> **INFORMATION PROVIDED**:
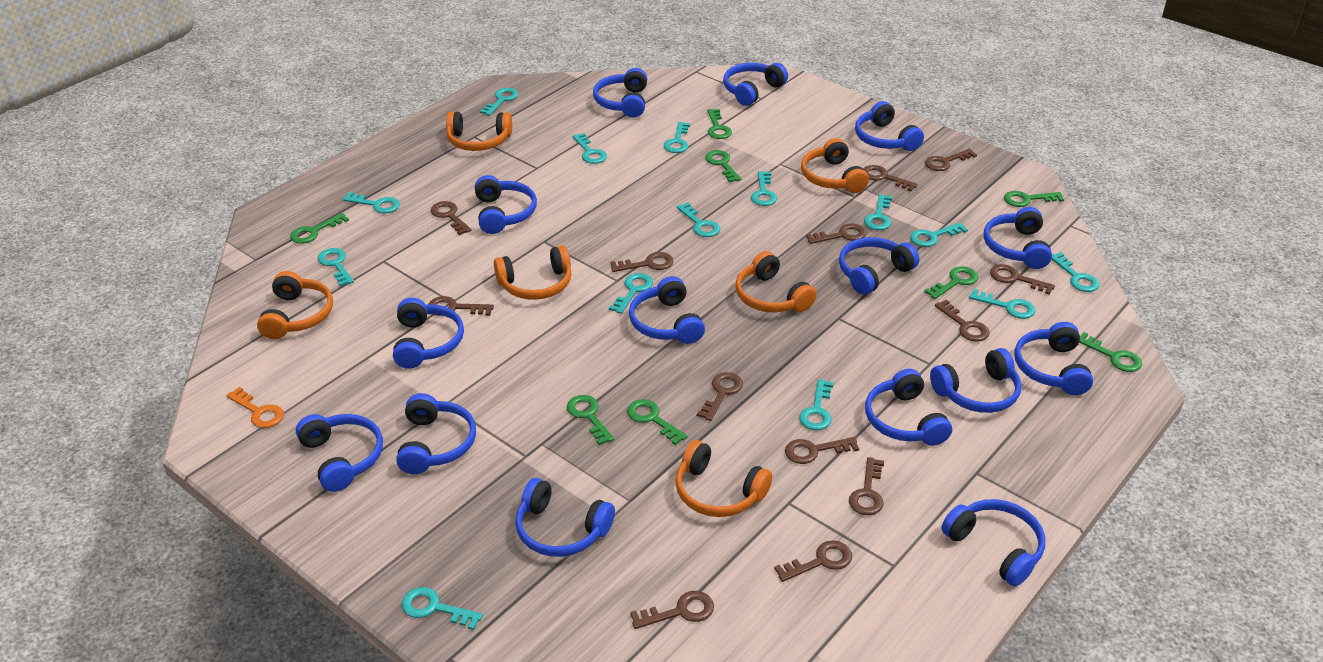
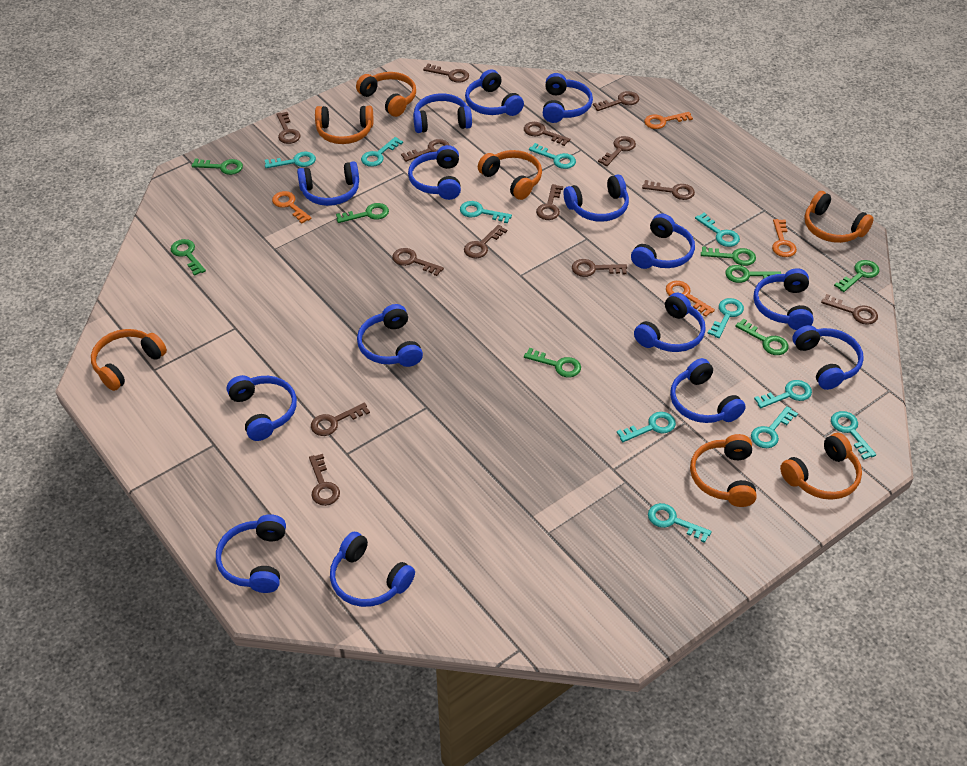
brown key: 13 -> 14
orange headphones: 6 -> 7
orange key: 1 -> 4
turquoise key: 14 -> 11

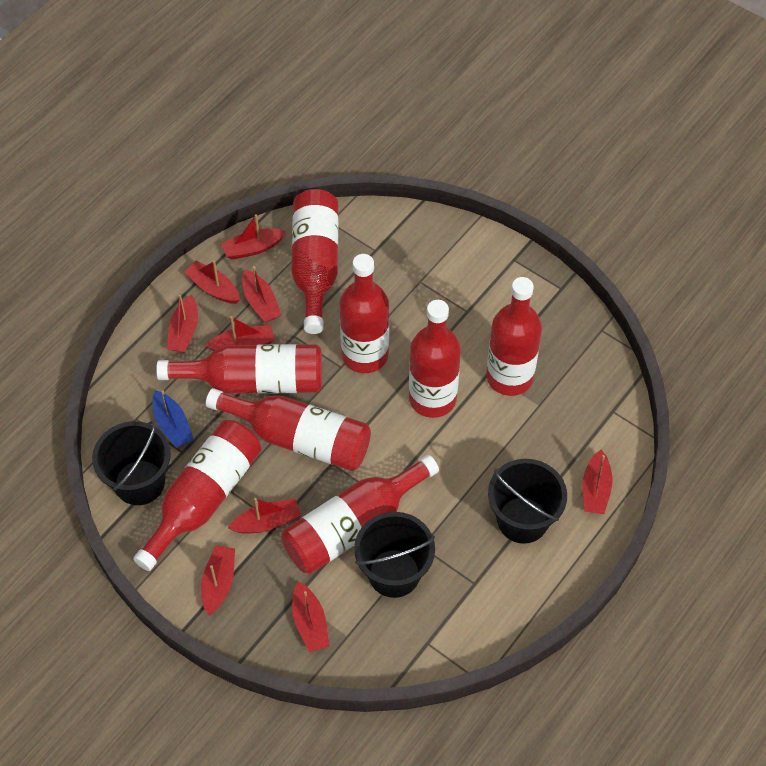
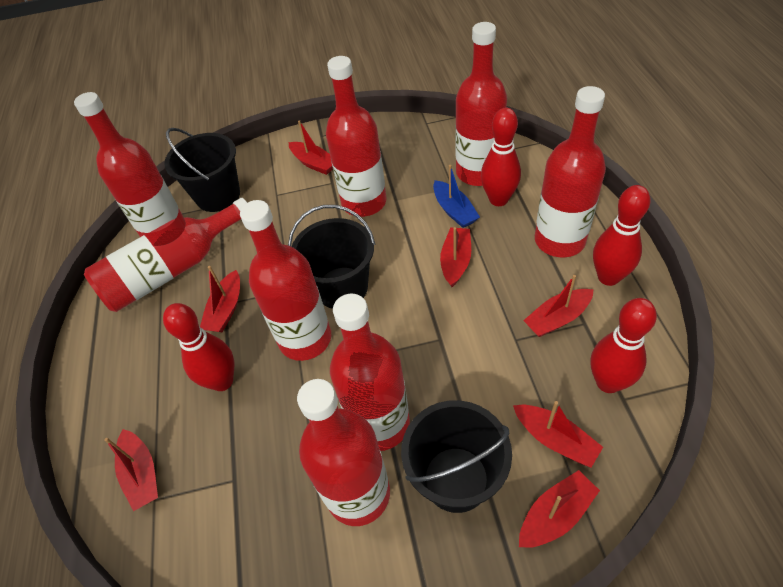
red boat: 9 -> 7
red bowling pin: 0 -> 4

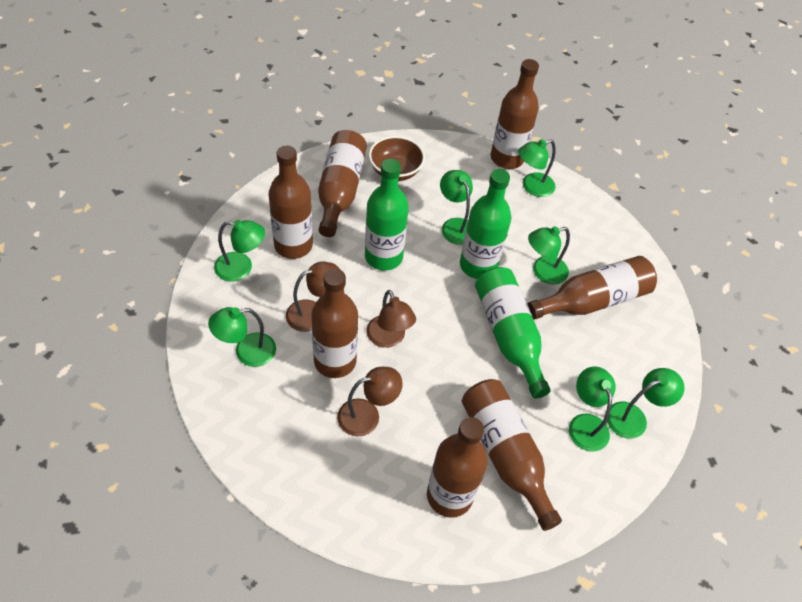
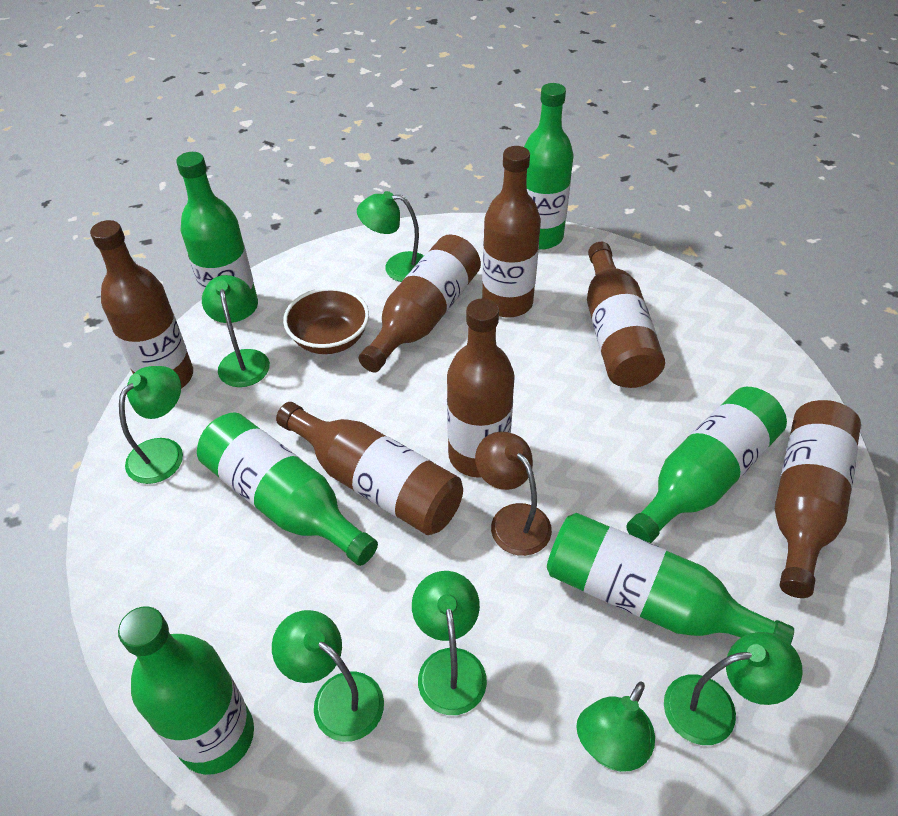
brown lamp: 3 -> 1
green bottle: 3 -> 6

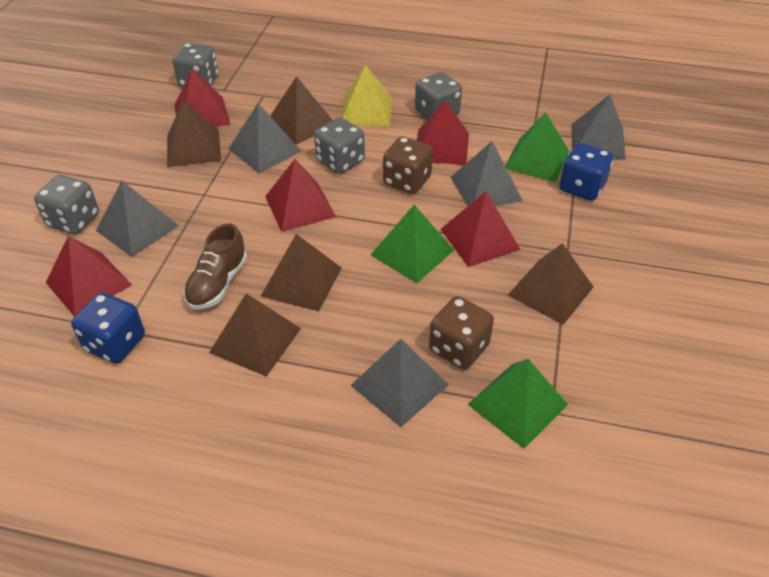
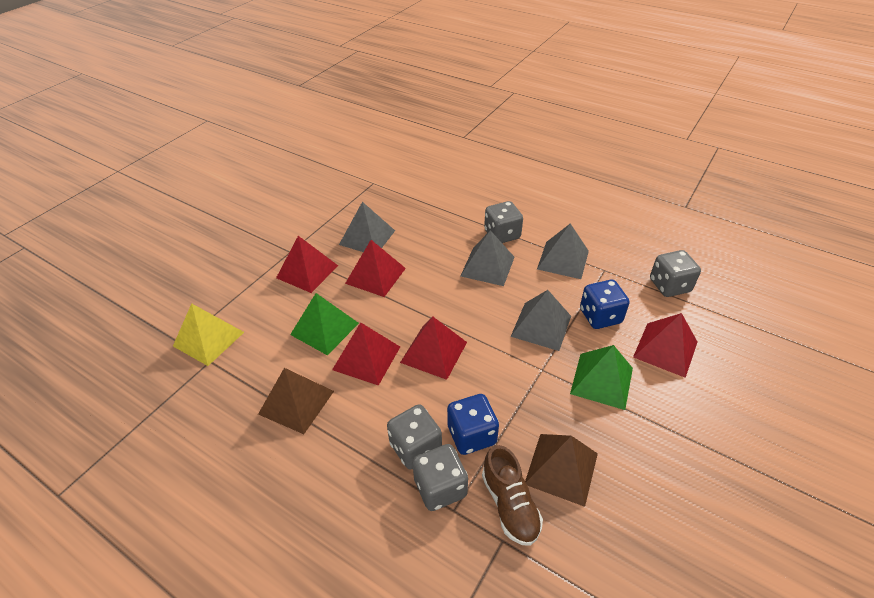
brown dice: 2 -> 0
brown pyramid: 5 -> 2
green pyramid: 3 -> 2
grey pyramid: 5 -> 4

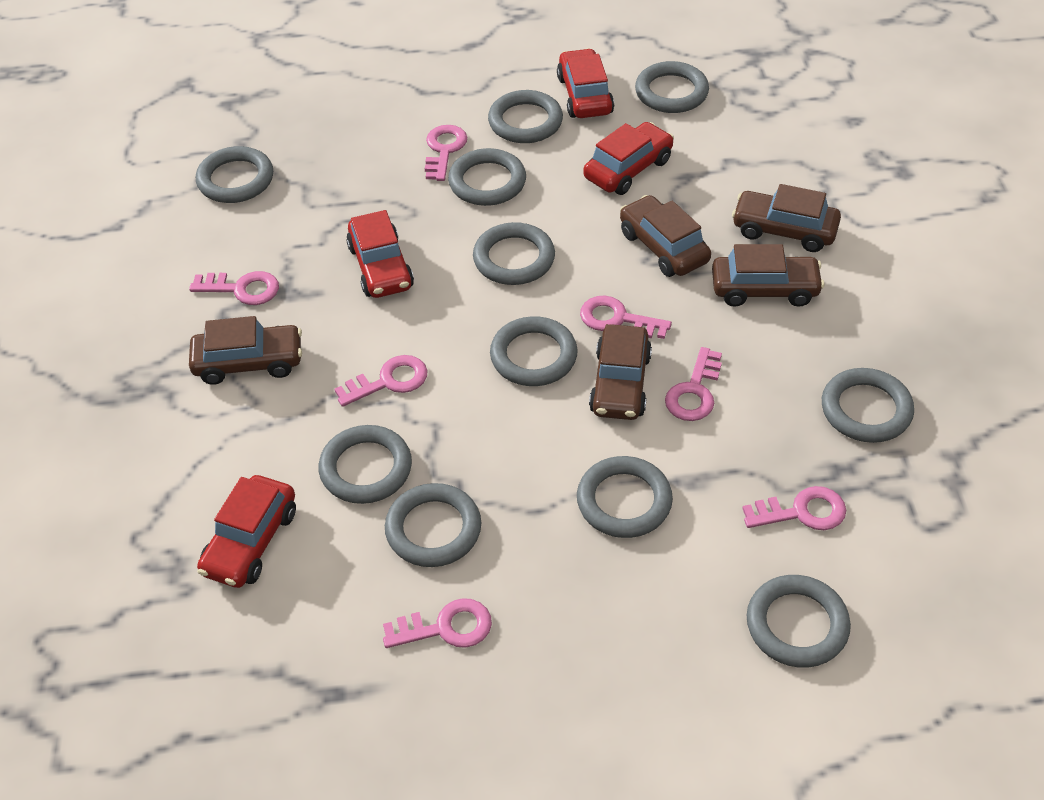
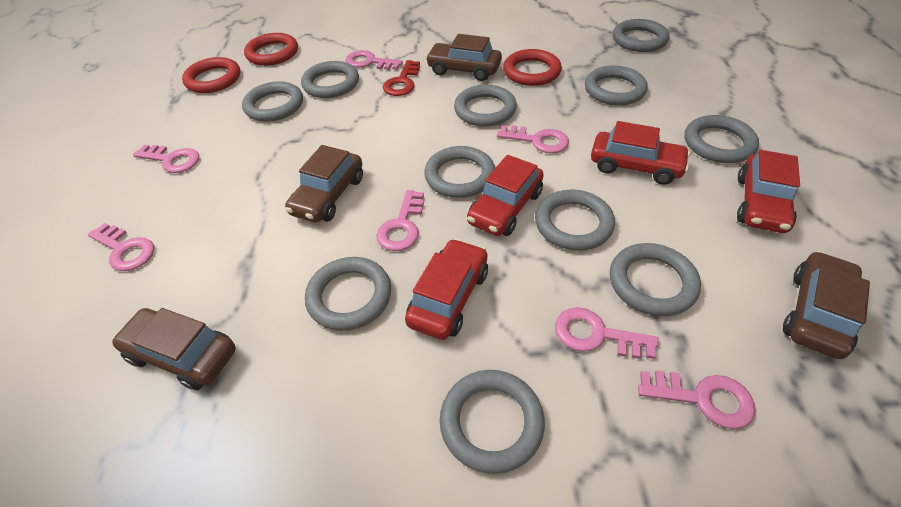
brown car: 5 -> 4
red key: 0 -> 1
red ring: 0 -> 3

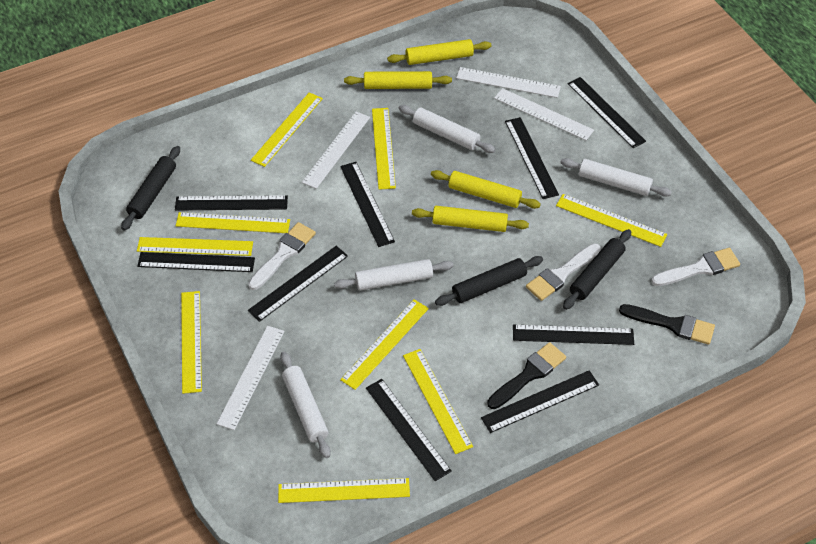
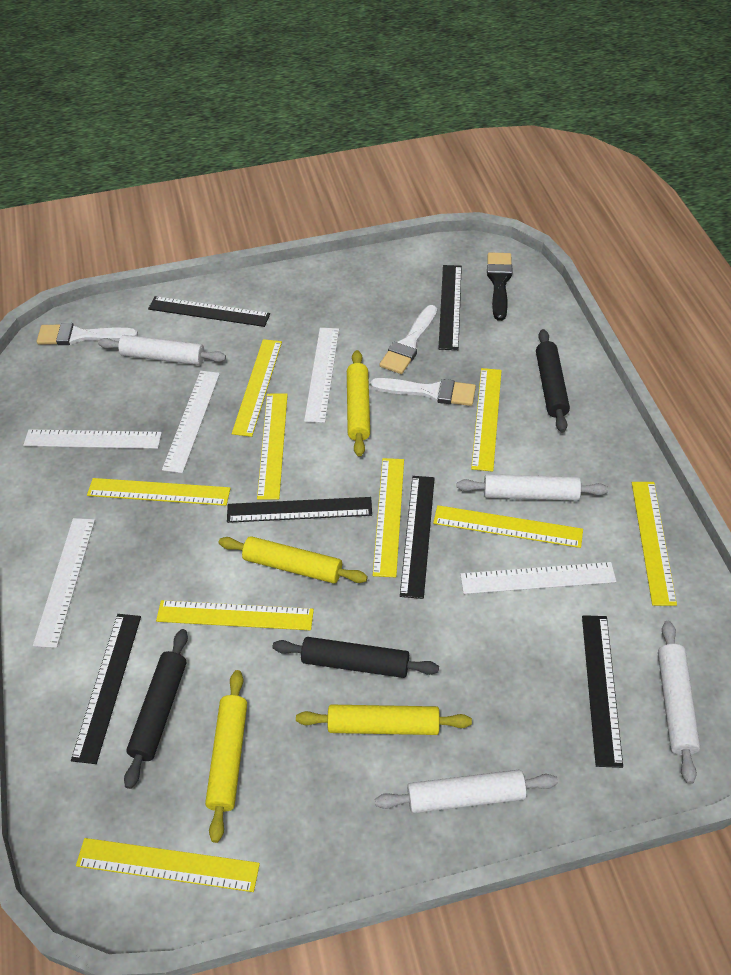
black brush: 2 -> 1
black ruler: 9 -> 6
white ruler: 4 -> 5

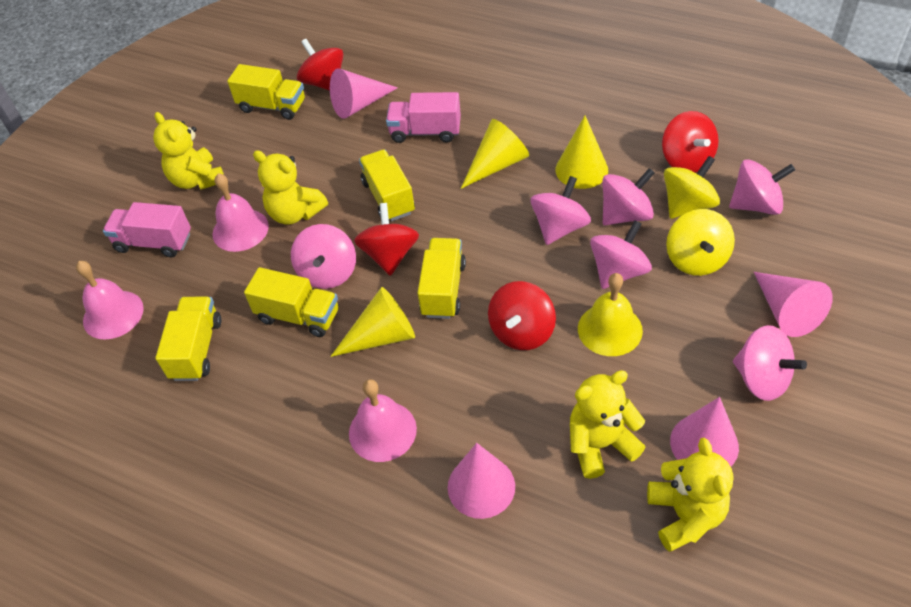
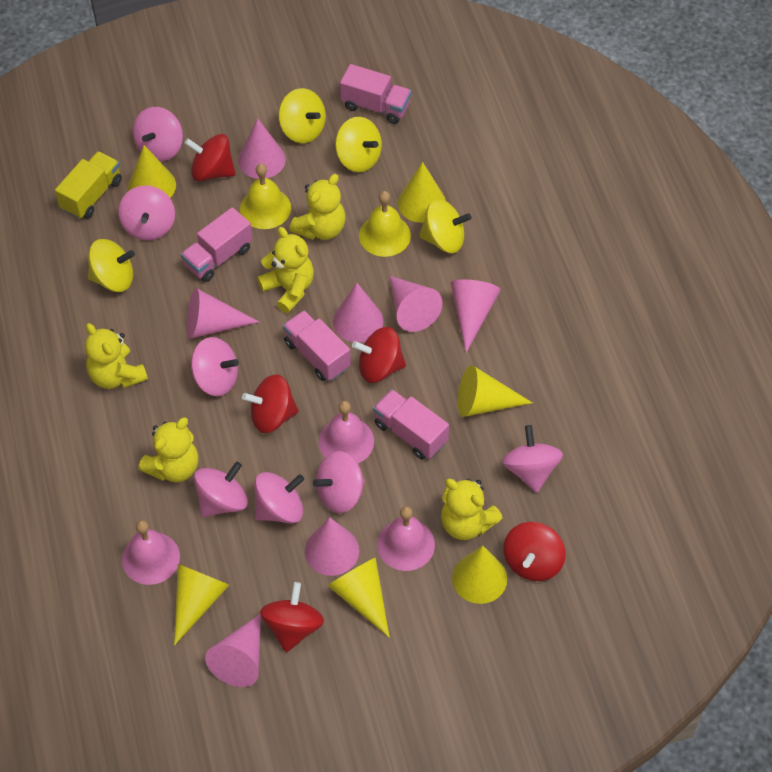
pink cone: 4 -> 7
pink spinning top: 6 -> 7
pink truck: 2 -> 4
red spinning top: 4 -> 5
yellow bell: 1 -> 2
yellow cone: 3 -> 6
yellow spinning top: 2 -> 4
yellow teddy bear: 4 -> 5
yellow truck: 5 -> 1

> **EXERCISE GOAL**: Where the line with "brown dice: 2 -> 0" appears in the entries above, begin there and restate every line to the end word for word, minus the pictures.

> **TASK RESPONSE**:
brown dice: 2 -> 0
brown pyramid: 5 -> 2
green pyramid: 3 -> 2
grey pyramid: 5 -> 4

brown car: 5 -> 4
red key: 0 -> 1
red ring: 0 -> 3

black brush: 2 -> 1
black ruler: 9 -> 6
white ruler: 4 -> 5

pink cone: 4 -> 7
pink spinning top: 6 -> 7
pink truck: 2 -> 4
red spinning top: 4 -> 5
yellow bell: 1 -> 2
yellow cone: 3 -> 6
yellow spinning top: 2 -> 4
yellow teddy bear: 4 -> 5
yellow truck: 5 -> 1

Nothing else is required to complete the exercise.